* [EXERCISE PROMPT]:
Filter the records, keeping every line that contains the string "bass". Matching is case-sensitive.

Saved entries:

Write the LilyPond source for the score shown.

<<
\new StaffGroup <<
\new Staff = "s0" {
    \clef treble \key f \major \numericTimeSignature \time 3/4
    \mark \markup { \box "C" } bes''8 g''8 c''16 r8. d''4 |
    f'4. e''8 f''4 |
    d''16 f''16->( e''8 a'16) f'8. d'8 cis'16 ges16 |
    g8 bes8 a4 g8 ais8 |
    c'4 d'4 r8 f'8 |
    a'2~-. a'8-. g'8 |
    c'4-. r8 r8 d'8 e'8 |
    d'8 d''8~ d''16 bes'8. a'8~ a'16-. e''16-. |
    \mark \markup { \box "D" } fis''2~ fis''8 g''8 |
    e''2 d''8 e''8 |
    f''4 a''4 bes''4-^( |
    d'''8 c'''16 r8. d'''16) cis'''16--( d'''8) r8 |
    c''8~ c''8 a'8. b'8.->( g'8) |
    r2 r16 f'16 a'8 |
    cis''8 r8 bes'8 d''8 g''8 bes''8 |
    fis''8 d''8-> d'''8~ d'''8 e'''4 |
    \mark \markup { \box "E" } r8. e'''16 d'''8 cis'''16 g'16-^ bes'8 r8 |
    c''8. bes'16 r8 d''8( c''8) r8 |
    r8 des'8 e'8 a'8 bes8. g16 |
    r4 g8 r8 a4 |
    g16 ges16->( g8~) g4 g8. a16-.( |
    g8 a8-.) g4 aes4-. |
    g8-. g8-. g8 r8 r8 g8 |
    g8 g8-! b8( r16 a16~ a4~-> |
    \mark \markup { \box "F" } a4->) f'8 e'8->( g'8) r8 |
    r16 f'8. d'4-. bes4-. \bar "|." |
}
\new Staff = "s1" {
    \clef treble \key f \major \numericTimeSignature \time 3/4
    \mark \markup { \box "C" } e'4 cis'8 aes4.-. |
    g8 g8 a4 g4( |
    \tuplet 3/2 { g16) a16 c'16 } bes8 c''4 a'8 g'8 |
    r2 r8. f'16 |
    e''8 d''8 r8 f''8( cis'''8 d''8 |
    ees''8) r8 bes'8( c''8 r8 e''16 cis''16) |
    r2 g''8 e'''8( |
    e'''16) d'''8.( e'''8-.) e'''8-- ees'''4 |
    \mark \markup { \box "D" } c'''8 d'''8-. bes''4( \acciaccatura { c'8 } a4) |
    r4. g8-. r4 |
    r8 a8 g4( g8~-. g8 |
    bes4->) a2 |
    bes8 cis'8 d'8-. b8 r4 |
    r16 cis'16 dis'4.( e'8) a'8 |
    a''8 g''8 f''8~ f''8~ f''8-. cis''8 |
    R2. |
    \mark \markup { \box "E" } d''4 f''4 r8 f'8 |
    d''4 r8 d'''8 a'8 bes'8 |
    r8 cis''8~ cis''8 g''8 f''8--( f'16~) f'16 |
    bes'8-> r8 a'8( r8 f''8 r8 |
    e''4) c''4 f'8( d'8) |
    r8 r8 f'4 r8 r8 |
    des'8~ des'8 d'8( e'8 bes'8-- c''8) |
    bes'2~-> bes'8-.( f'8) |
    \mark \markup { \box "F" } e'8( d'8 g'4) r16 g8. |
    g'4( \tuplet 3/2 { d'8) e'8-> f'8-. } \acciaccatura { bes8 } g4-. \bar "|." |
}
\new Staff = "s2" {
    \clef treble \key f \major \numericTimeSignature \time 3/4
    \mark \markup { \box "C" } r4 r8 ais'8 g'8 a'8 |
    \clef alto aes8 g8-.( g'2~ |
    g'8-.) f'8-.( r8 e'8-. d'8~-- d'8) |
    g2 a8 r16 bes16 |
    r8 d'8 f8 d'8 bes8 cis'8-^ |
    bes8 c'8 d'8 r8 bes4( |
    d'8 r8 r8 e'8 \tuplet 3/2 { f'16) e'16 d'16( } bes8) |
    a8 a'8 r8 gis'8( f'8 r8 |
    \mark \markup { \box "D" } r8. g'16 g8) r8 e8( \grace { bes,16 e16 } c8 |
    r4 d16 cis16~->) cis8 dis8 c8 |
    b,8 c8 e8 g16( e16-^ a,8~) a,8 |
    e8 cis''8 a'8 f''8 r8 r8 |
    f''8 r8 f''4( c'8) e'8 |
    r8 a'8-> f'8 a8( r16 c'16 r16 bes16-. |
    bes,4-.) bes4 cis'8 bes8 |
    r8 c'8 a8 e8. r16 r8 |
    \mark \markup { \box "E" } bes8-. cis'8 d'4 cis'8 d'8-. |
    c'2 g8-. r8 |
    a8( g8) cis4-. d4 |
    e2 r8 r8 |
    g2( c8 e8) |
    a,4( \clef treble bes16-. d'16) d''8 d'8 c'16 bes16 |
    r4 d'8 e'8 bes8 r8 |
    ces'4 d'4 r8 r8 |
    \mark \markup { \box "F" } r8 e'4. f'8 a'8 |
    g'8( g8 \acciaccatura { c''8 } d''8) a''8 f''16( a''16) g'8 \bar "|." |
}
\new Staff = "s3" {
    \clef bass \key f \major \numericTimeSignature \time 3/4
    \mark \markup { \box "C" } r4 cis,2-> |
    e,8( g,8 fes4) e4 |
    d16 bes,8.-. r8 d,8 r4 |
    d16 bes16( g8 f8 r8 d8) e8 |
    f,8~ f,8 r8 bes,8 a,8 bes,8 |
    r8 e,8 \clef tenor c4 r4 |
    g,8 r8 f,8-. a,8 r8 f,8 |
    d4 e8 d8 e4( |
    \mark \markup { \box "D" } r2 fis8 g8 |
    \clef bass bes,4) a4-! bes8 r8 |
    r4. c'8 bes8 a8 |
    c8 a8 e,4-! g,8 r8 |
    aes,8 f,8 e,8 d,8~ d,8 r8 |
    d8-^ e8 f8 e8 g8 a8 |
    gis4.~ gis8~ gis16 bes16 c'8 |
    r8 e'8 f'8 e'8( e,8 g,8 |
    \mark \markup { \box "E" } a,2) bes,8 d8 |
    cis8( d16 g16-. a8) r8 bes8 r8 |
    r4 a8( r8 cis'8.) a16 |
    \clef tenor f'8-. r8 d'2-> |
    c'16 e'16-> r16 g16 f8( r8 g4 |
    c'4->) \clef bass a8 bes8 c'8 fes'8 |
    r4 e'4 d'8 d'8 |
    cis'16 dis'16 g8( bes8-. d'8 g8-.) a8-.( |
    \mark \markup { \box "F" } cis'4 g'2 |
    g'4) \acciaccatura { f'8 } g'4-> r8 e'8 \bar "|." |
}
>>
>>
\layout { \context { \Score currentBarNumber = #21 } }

* [SOLUTION TO THE EXERCISE]:
    \clef bass \key f \major \numericTimeSignature \time 3/4
    \clef bass bes,4) a4-! bes8 r8 |
    c'4->) \clef bass a8 bes8 c'8 fes'8 |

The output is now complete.